(WHAT TO WORK ON):
Turn the rows below into a JSON list of strings, with one string for each line and no blank lines. Leave the pictures out.
_ _ _ _ _ _ _
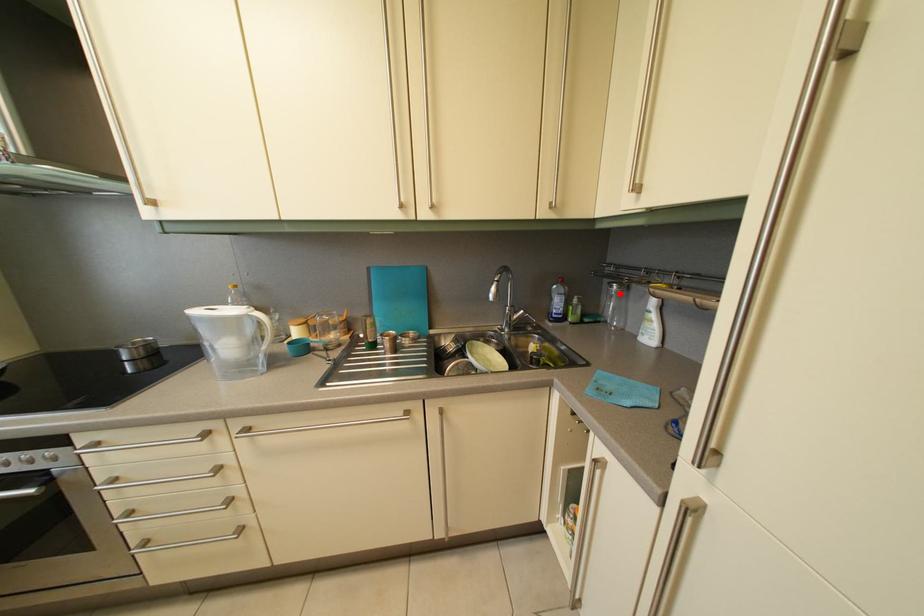
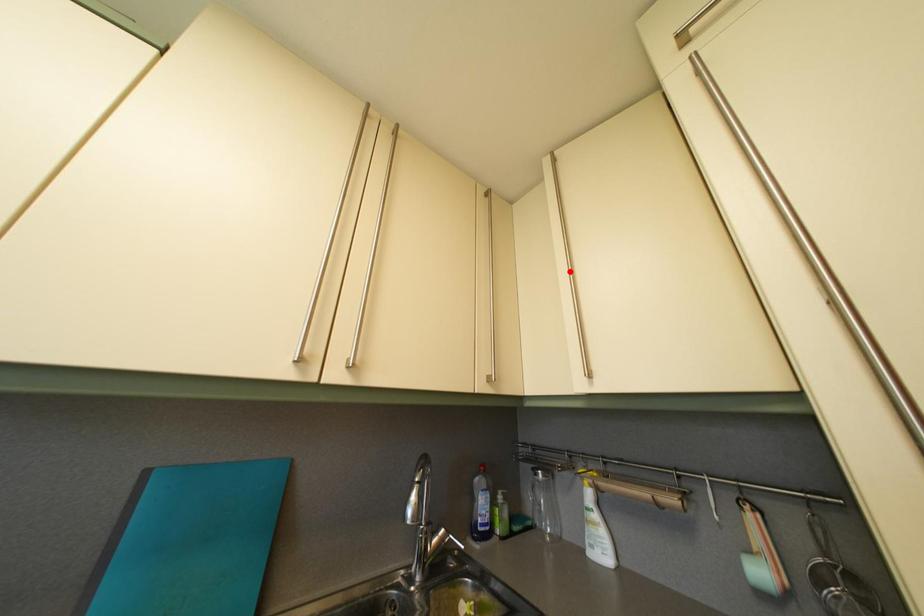
I am providing you with two images of the same scene from different viewpoints. A red point is marked on the first image and another point is marked on the second image. Does the point marked in image1 correspond to the same location as the one in image2?

No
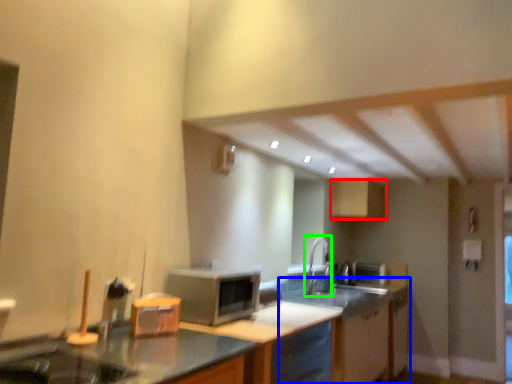
Question: Estimate the real-world distances between objects in this image. Which object is farther from cabinetry (highlighted by a red box), cabinetry (highlighted by a blue box) or faucet (highlighted by a green box)?

Choices:
 (A) cabinetry
 (B) faucet

Answer: (A)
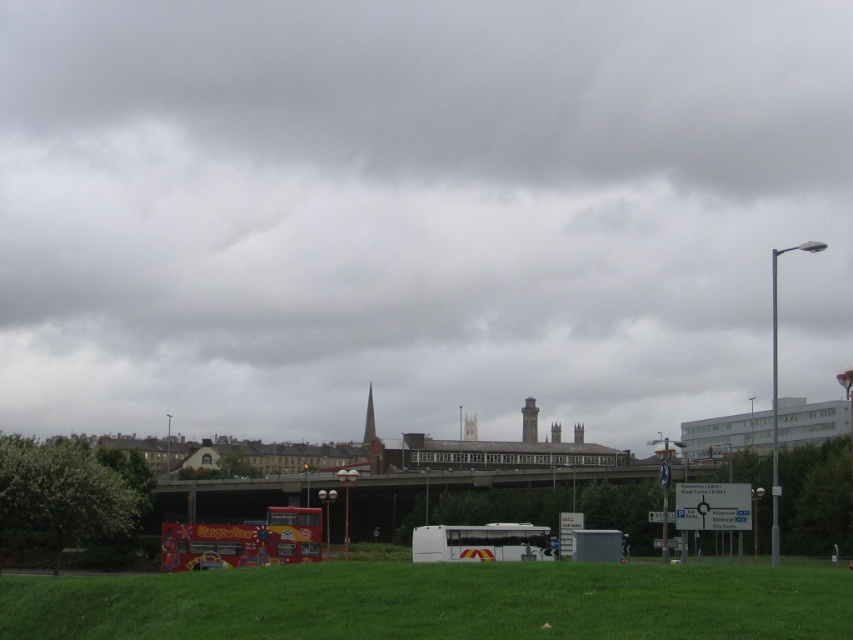
You are a pedestrian standing on the green grass at lower center. You want to cross the street to reach a nearby store. The white matte bus at center is blocking your path. Can you walk around the bus on either side?

The green grass at lower center is smaller than the white matte bus at center, so it might be difficult to walk around the bus on either side due to limited space.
_ _ _ _ _ _ _
(EXERCISE ANSWER):
[
  "I am providing you with two images of the same scene from different viewpoints. A red point is marked on the first image and another point is marked on the second image. Does the point marked in image1 correspond to the same location as the one in image2?",
  "No",
  "Question: Estimate the real-world distances between objects in this image. Which object is farther from cabinetry (highlighted by a red box), cabinetry (highlighted by a blue box) or faucet (highlighted by a green box)?",
  "Choices:",
  " (A) cabinetry",
  " (B) faucet",
  "Answer: (A)",
  "You are a pedestrian standing on the green grass at lower center. You want to cross the street to reach a nearby store. The white matte bus at center is blocking your path. Can you walk around the bus on either side?",
  "The green grass at lower center is smaller than the white matte bus at center, so it might be difficult to walk around the bus on either side due to limited space."
]